## [Task]
Copy out every line holding the string "moved" from the records below.
Segment Open
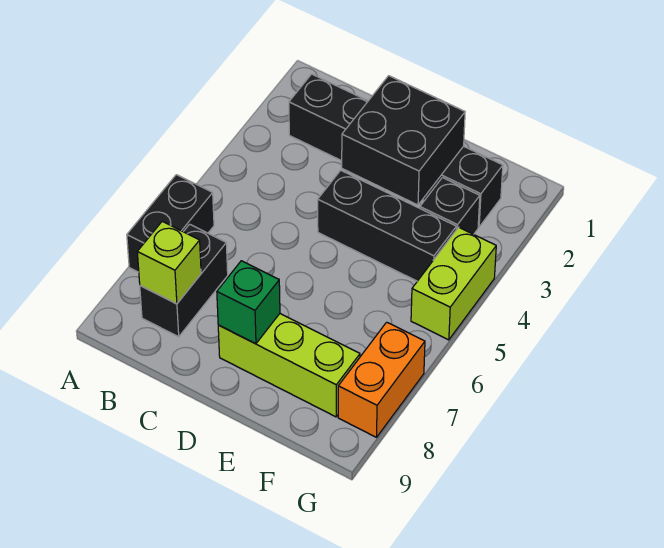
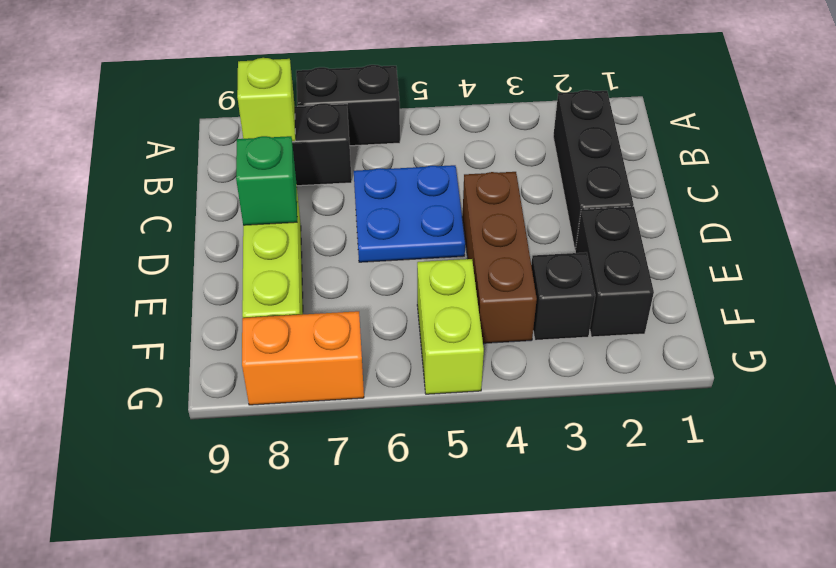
none -> blue 2x2 plate [354,165,465,262]
black 2x2 brick [342,76,465,205] -> none
black 1x3 brick [318,170,456,281] -> brown 1x3 brick [462,172,537,343]
lime 1x2 brick [411,227,496,340] -> lime 1x2 brick turned to [417,259,484,394]

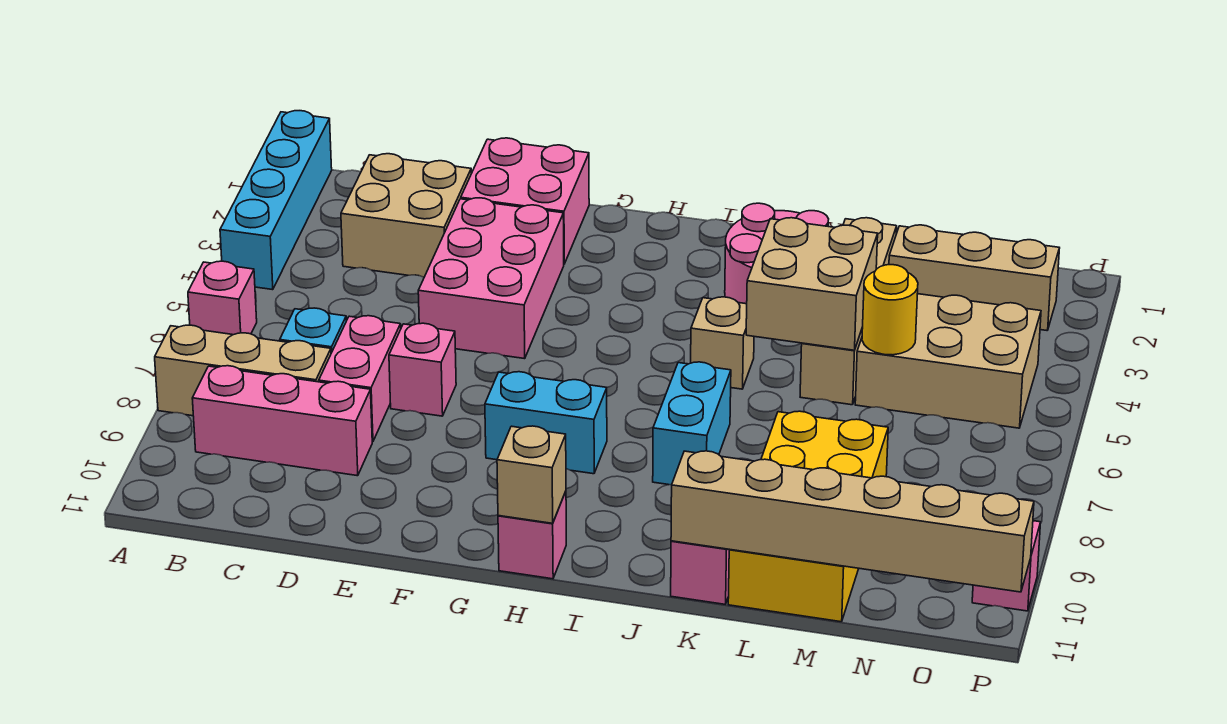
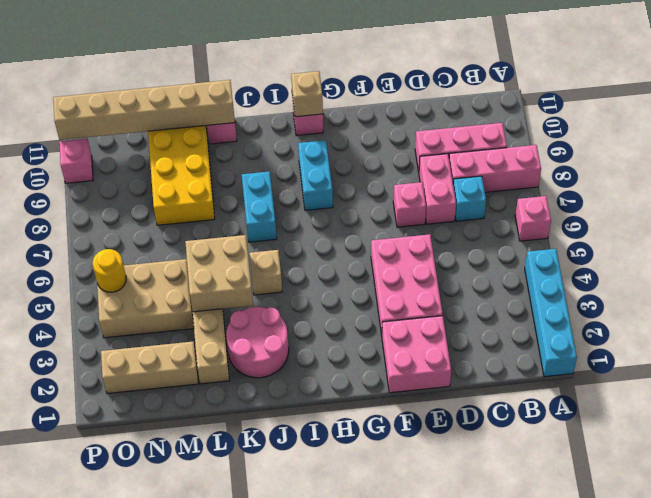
tan 1x3 brick [155,325,331,416] -> pink 1x3 brick [449,145,541,192]
tan 2x2 brick [341,154,471,277] -> none
cyan 1x2 brick [485,372,607,474] -> cyan 1x2 brick turned to [298,140,333,210]
yellow 1x1 round brick [862,265,918,355] -> yellow 1x1 round brick moved to [93,249,126,292]

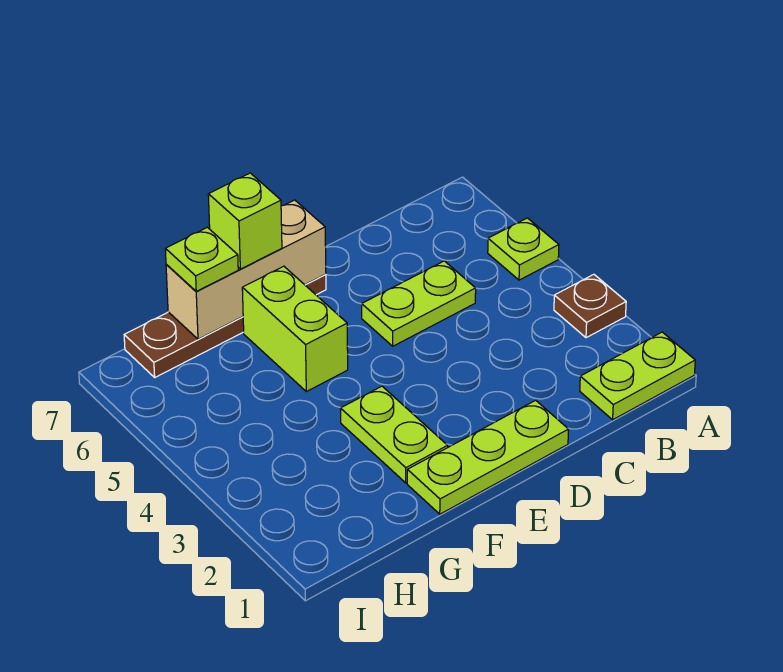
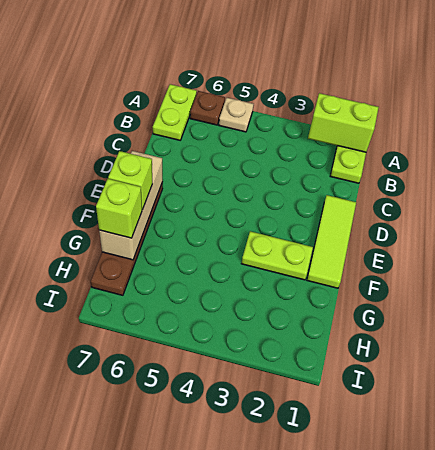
brown 1x1 plate [554,274,626,338] -> brown 1x1 plate moved to [190,91,225,125]
lime 1x1 plate [488,218,559,280] -> tan 1x1 plate [219,98,254,132]
lime 1x2 plate [362,261,476,346] -> lime 1x2 plate moved to [153,84,197,140]
lime 1x3 plate [407,400,569,514] -> lime 1x3 tile [307,195,356,288]
lime 1x2 brick [242,266,348,392] -> lime 1x2 brick moved to [308,93,379,152]
lime 1x1 plate [165,227,238,291] -> lime 1x1 brick [96,179,142,238]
Segment Closed
## [Result of the exercise]
yellow 1x1 round brick [862,265,918,355] -> yellow 1x1 round brick moved to [93,249,126,292]
brown 1x1 plate [554,274,626,338] -> brown 1x1 plate moved to [190,91,225,125]
lime 1x2 plate [362,261,476,346] -> lime 1x2 plate moved to [153,84,197,140]
lime 1x2 brick [242,266,348,392] -> lime 1x2 brick moved to [308,93,379,152]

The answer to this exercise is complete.